=== Task details ===
Except for the pictures, output the records in full and exactly.
*** Block opens ***
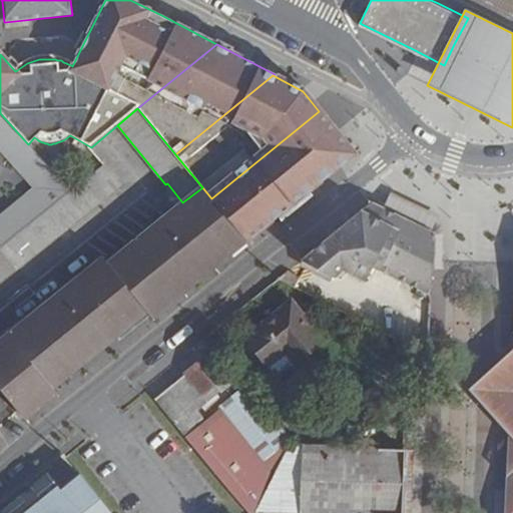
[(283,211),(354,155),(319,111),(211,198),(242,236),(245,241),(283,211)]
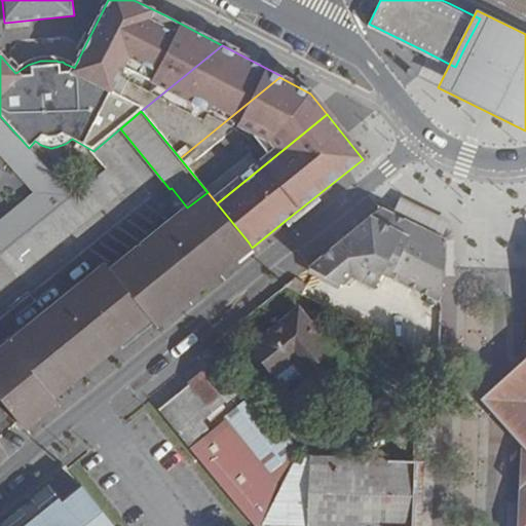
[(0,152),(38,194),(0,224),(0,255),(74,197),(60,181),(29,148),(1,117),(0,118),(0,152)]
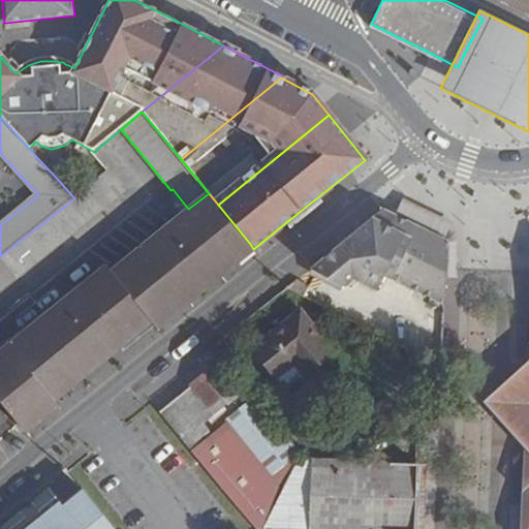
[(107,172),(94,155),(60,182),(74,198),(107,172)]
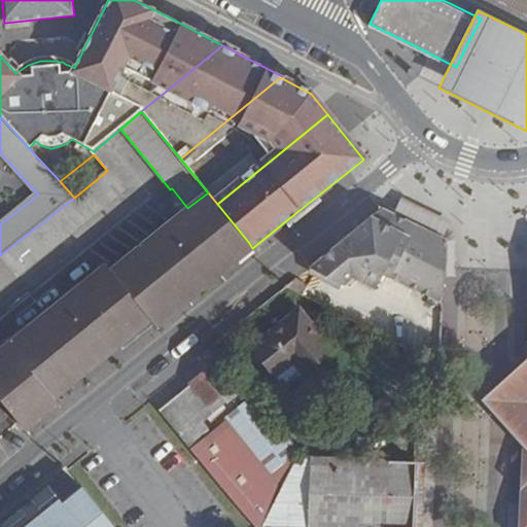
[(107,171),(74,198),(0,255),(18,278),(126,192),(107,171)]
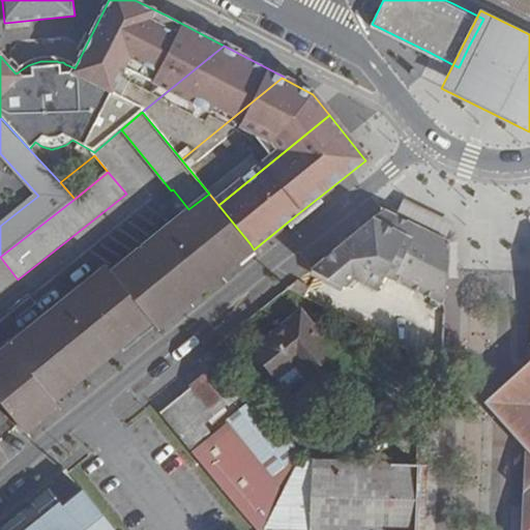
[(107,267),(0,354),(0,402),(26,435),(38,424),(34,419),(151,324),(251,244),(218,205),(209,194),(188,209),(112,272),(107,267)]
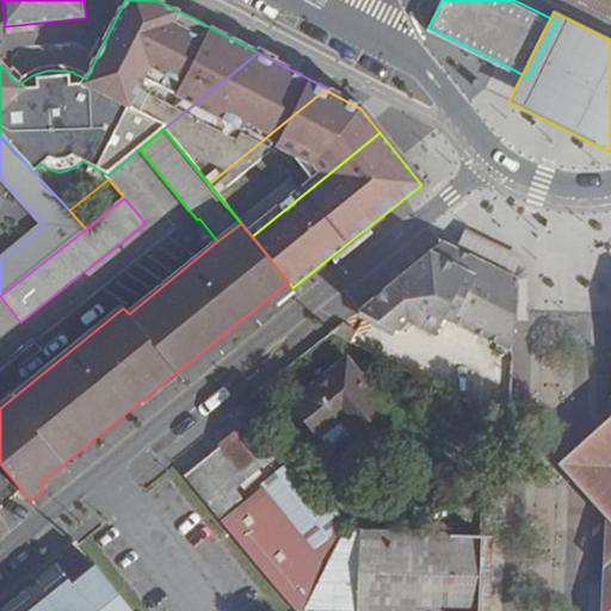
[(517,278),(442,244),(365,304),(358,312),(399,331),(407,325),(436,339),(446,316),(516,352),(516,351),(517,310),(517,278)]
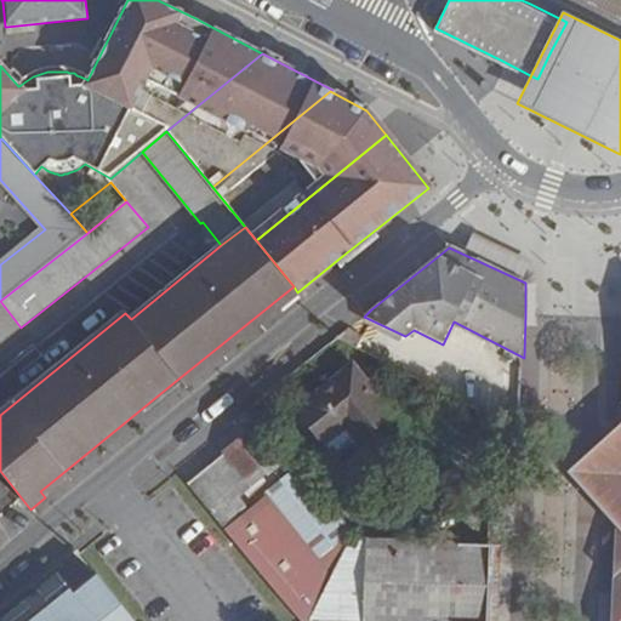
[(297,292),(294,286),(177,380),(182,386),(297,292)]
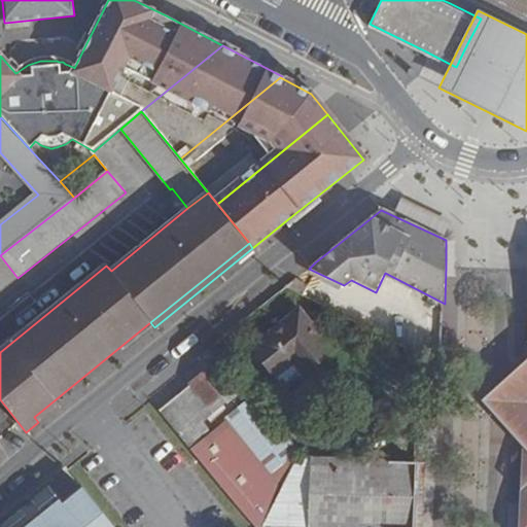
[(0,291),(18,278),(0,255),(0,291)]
*** Block closes ***
=== Response to the exercise ===
[(283,211),(354,155),(319,111),(211,198),(242,236),(245,241),(283,211)]
[(0,152),(38,194),(0,224),(0,255),(74,197),(60,181),(29,148),(1,117),(0,118),(0,152)]
[(107,172),(94,155),(60,182),(74,198),(107,172)]
[(107,171),(74,198),(0,255),(18,278),(126,192),(107,171)]
[(107,267),(0,354),(0,402),(26,435),(38,424),(34,419),(151,324),(251,244),(218,205),(209,194),(188,209),(112,272),(107,267)]
[(517,278),(442,244),(365,304),(358,312),(399,331),(407,325),(436,339),(446,316),(516,352),(516,351),(517,310),(517,278)]
[(297,292),(294,286),(177,380),(182,386),(297,292)]
[(0,291),(18,278),(0,255),(0,291)]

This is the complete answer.